Work order — An exact copy of the data is required, with no pictures in it.

Source data —

§ §

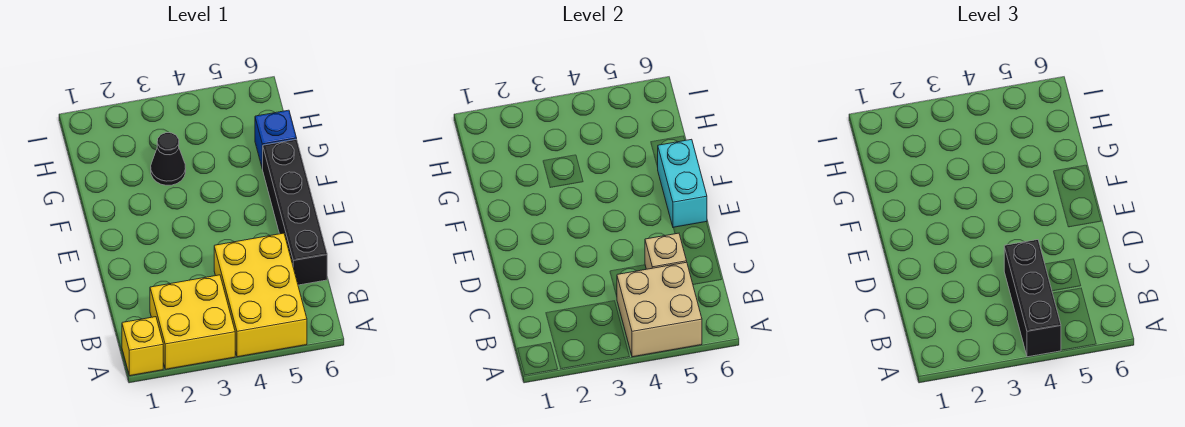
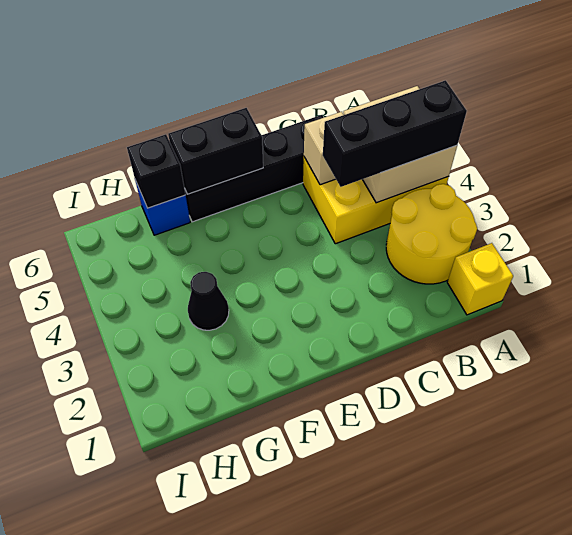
yellow brick A2:B3 level 1 -> yellow round brick A2:B3 level 1
cyan brick E6:F6 level 2 -> black brick E6:F6 level 2
none -> black brick G6 level 2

§ §

Result for this exercise —
yellow brick A2:B3 level 1 -> yellow round brick A2:B3 level 1
cyan brick E6:F6 level 2 -> black brick E6:F6 level 2
none -> black brick G6 level 2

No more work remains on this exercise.